The input:
Start of Block

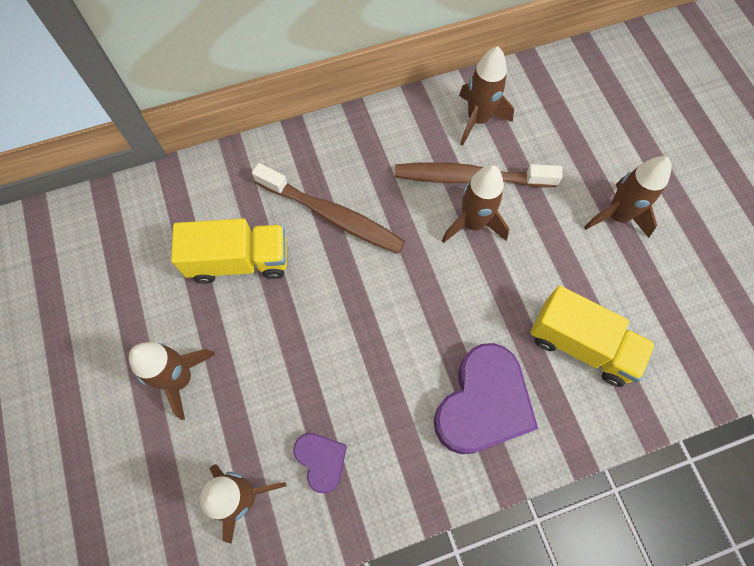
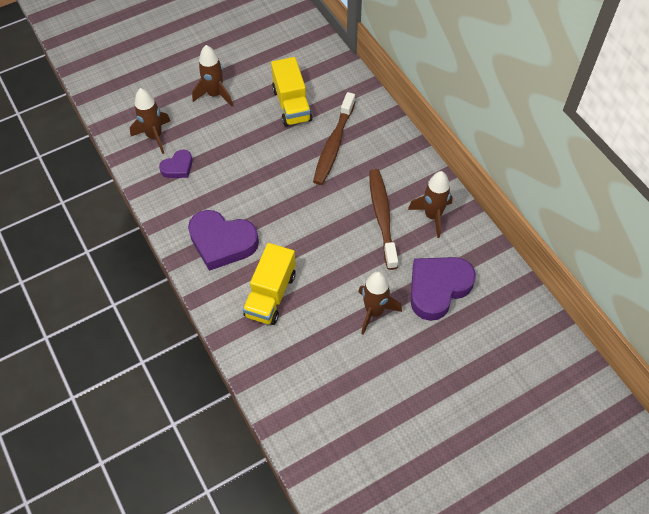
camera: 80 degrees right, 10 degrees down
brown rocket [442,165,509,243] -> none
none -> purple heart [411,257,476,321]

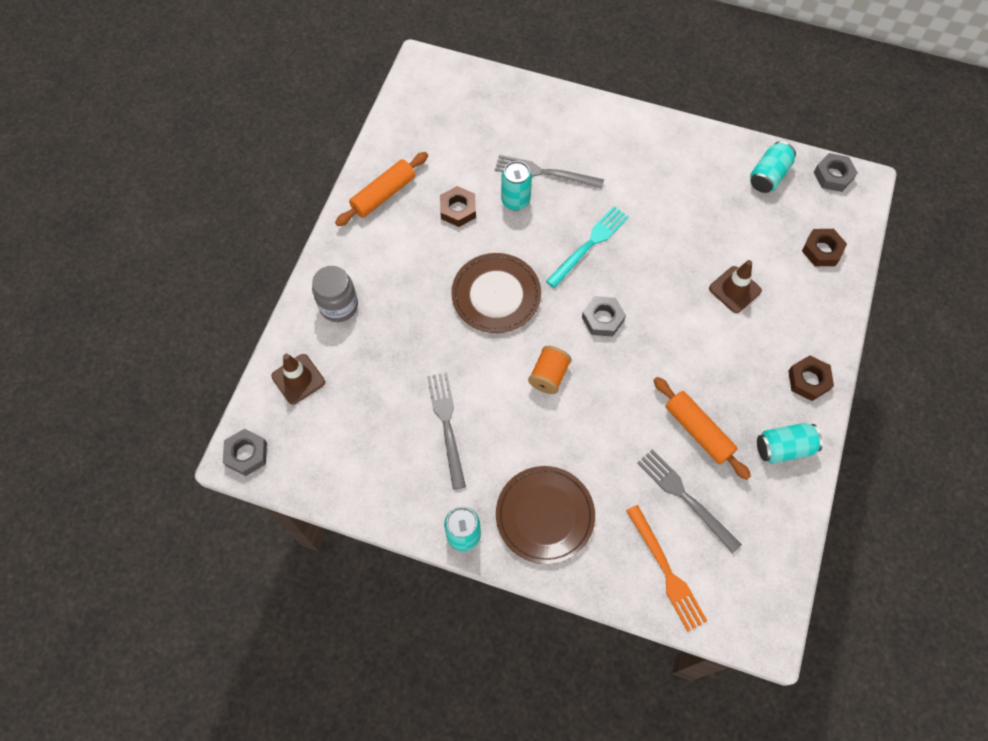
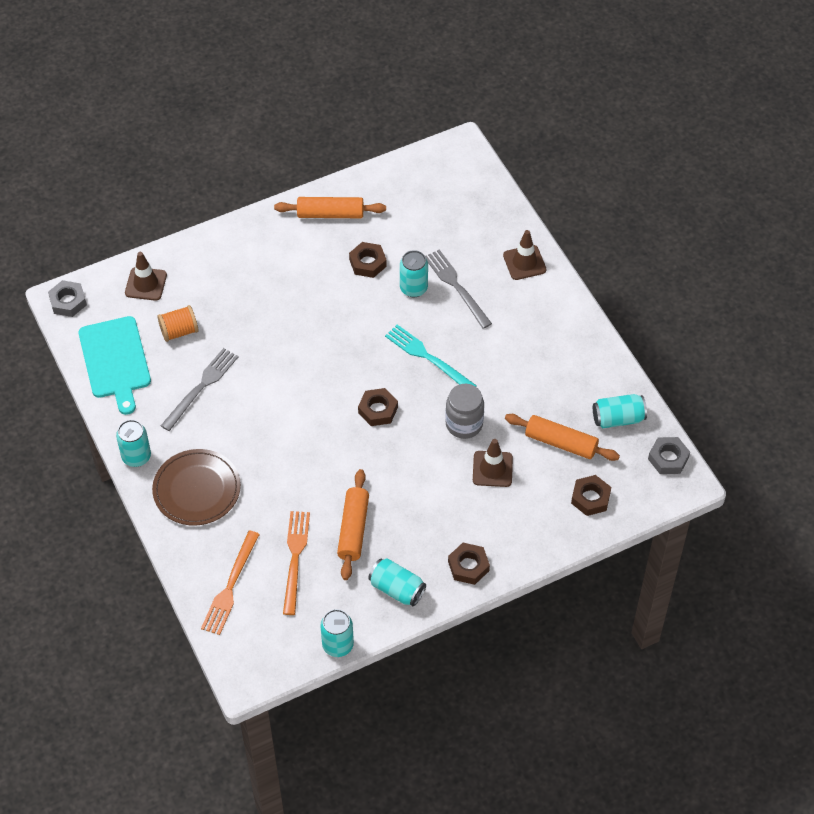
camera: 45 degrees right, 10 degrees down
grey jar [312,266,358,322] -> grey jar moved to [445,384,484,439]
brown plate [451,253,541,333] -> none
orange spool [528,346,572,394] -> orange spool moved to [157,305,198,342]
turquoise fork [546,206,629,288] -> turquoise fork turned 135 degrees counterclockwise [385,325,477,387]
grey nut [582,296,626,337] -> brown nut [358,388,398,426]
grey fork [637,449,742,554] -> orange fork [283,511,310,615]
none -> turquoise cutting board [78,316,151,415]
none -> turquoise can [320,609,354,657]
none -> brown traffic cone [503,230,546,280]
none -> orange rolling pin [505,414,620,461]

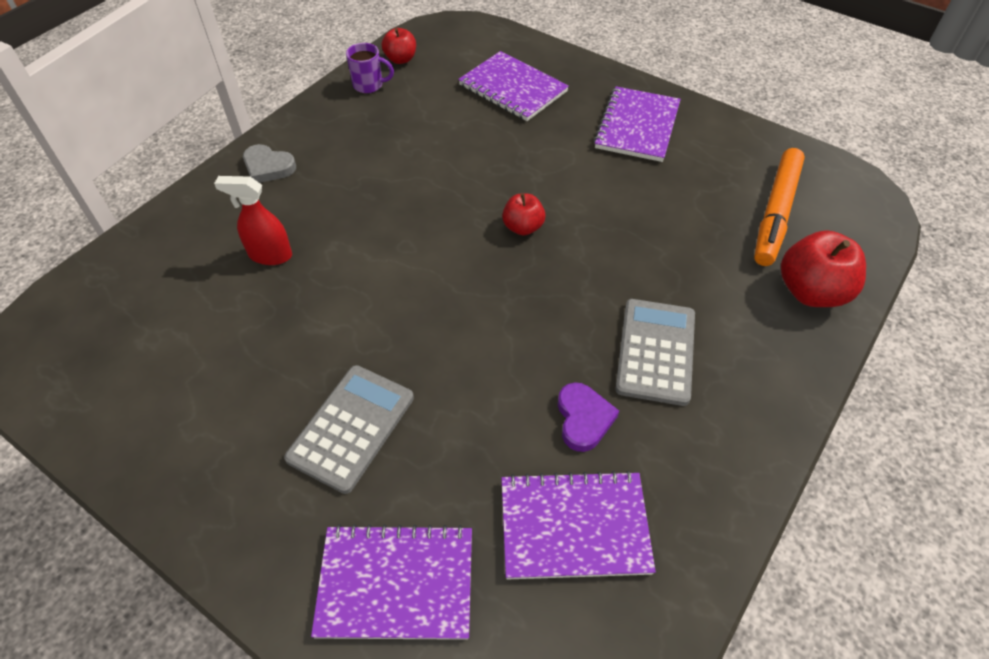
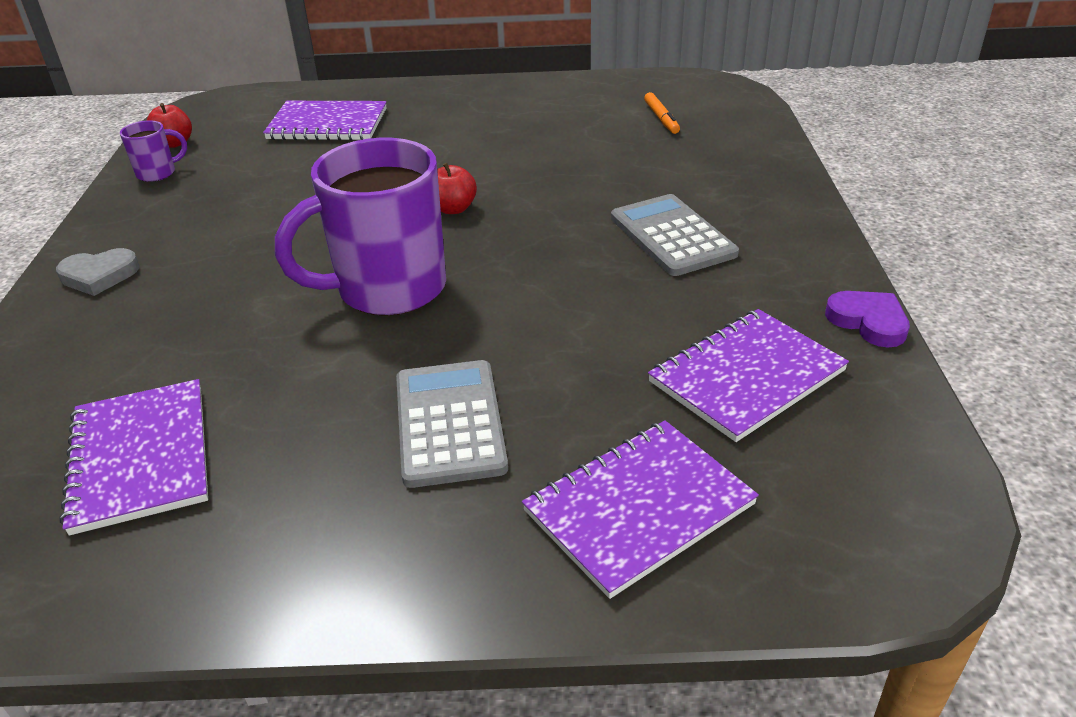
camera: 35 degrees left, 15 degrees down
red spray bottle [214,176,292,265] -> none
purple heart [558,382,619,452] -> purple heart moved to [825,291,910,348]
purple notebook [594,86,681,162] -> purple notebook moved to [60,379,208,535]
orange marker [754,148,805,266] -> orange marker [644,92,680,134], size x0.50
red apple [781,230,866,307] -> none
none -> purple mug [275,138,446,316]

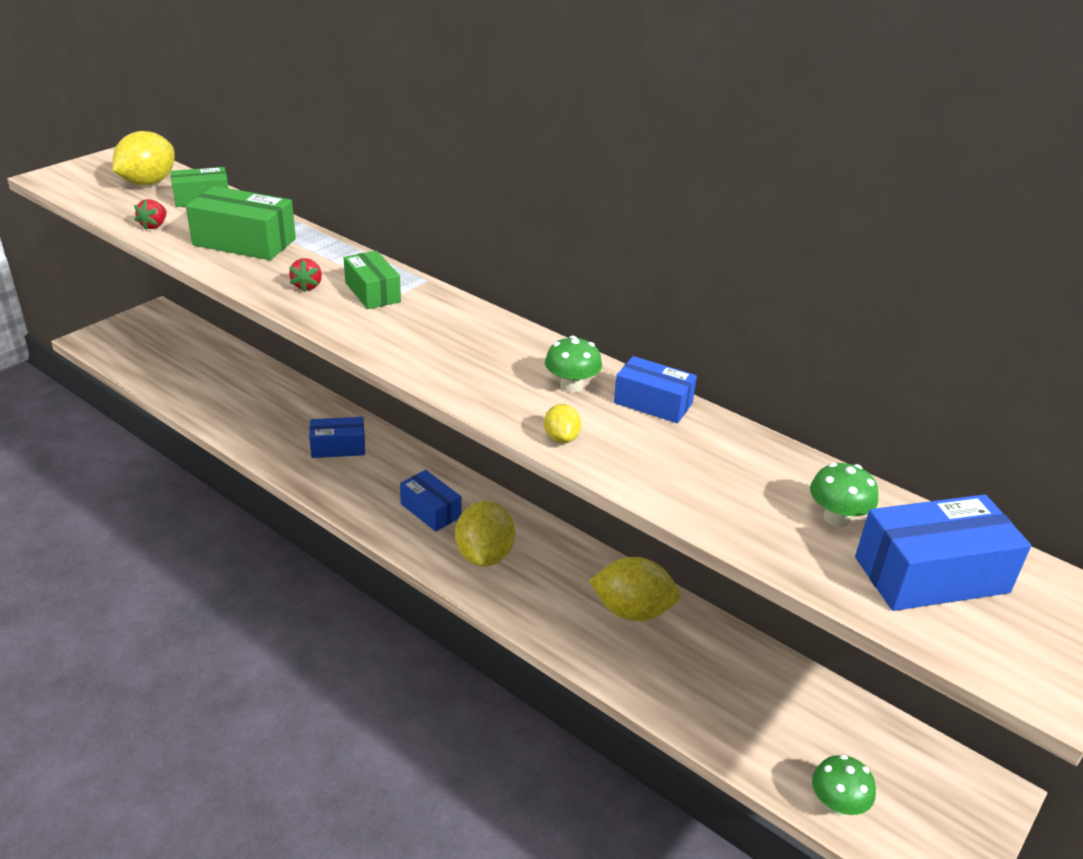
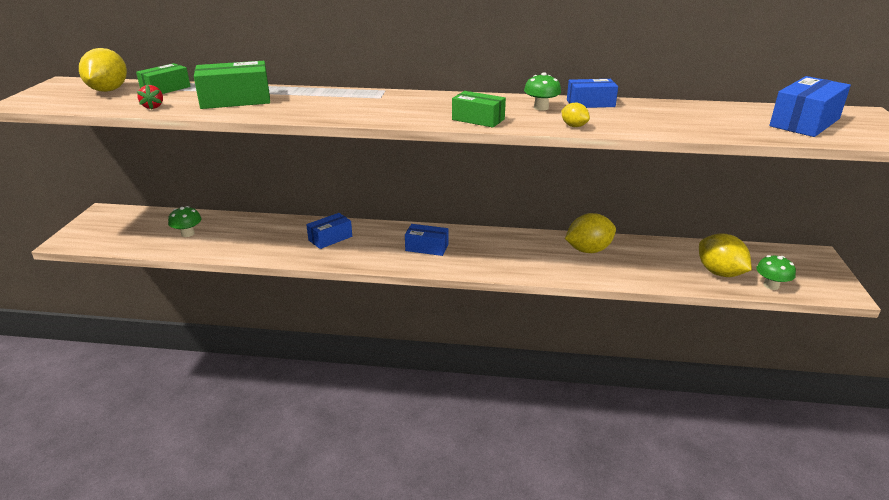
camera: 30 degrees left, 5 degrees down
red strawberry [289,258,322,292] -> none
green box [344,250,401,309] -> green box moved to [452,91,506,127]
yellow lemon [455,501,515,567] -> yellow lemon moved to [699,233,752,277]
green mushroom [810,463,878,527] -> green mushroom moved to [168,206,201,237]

End of Block

Task statement:
Go through the material and copy each line in which the word "green" occurs.

Exercise response:
green box [344,250,401,309] -> green box moved to [452,91,506,127]
green mushroom [810,463,878,527] -> green mushroom moved to [168,206,201,237]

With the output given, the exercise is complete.